Supplied data: Begin

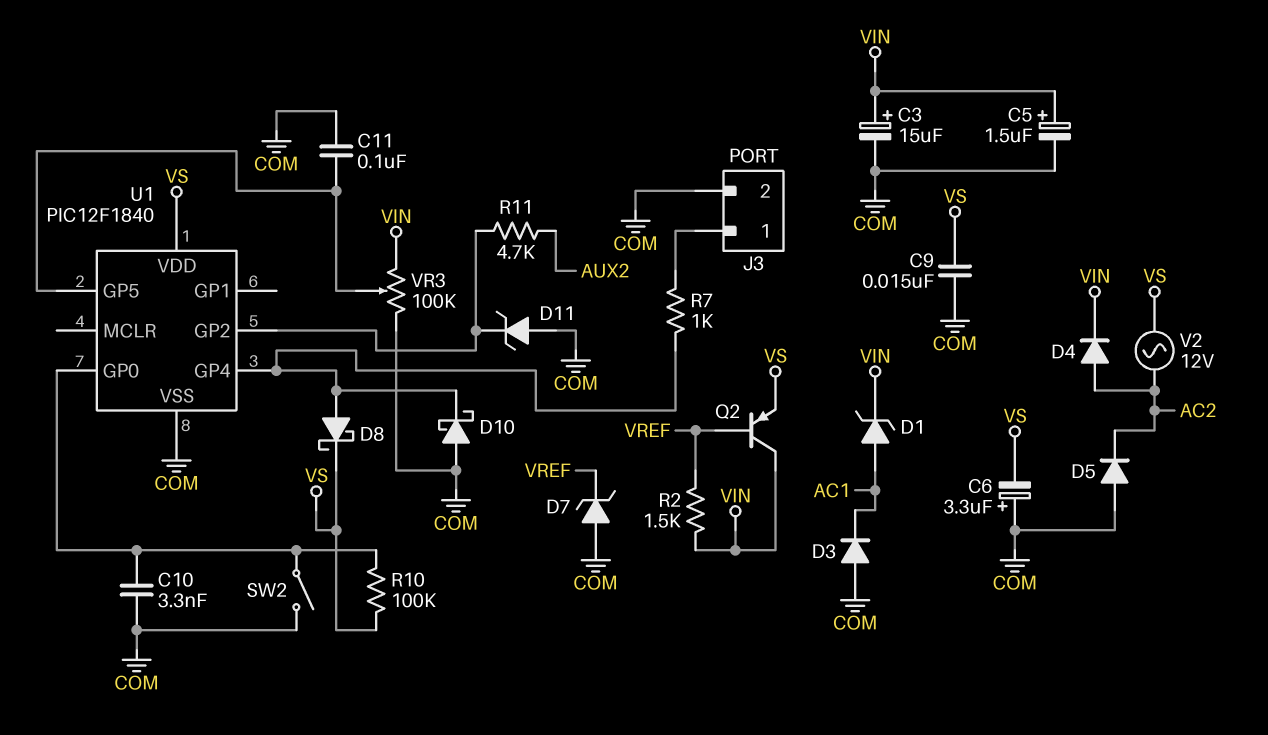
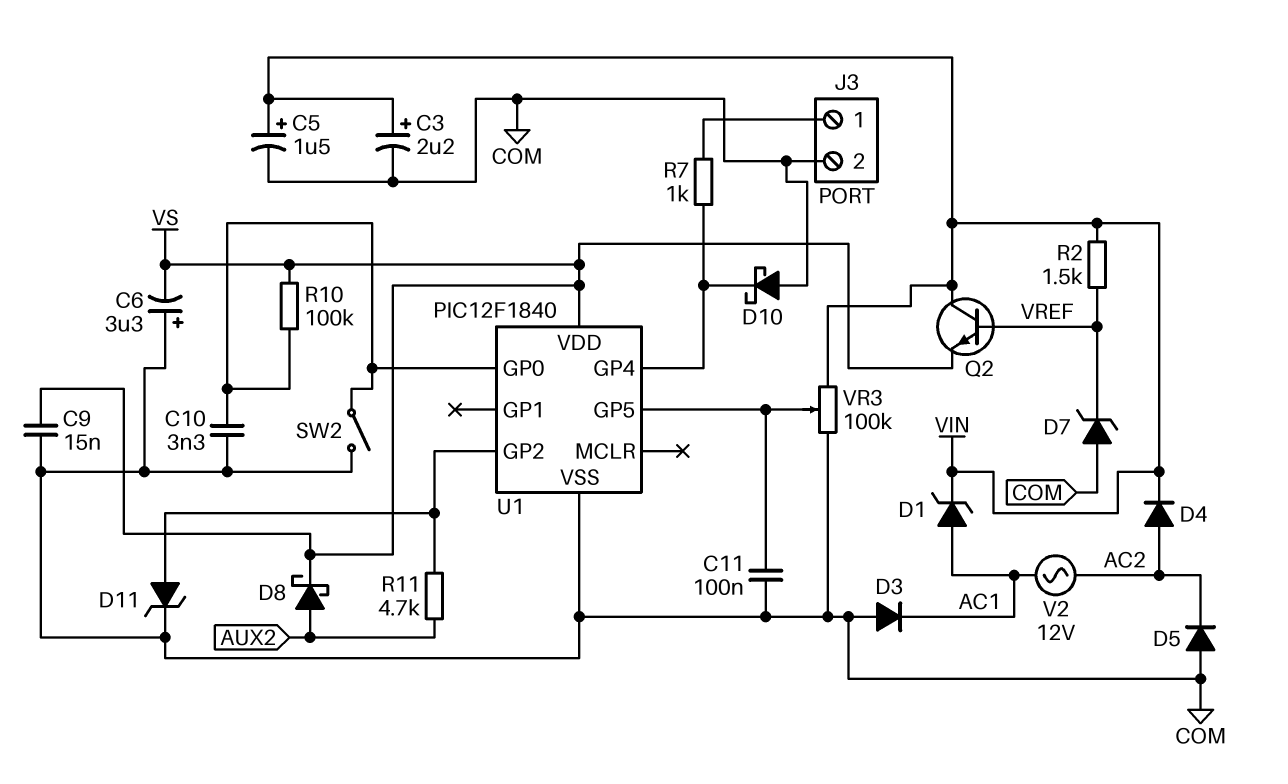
C3: 15uF (plus VIN, minus COM) -> 2.2uF (plus VIN, minus COM)
D8: schottky (A U1/GP4, K VS) -> schottky (A AUX2, K VS)
D11: zener (A COM, K U1/GP2) -> zener (A U1/GP2, K COM)
Q2: PNP (B VREF, C VIN, E VS) -> NPN (B VREF, C VIN, E VS)
V2: AC 12V (AC2, VS) -> AC 12V (AC1, AC2)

Supplied data: End

Once the pictures are set aside, repeat the data above exactly.

C3: 15uF (plus VIN, minus COM) -> 2.2uF (plus VIN, minus COM)
D8: schottky (A U1/GP4, K VS) -> schottky (A AUX2, K VS)
D11: zener (A COM, K U1/GP2) -> zener (A U1/GP2, K COM)
Q2: PNP (B VREF, C VIN, E VS) -> NPN (B VREF, C VIN, E VS)
V2: AC 12V (AC2, VS) -> AC 12V (AC1, AC2)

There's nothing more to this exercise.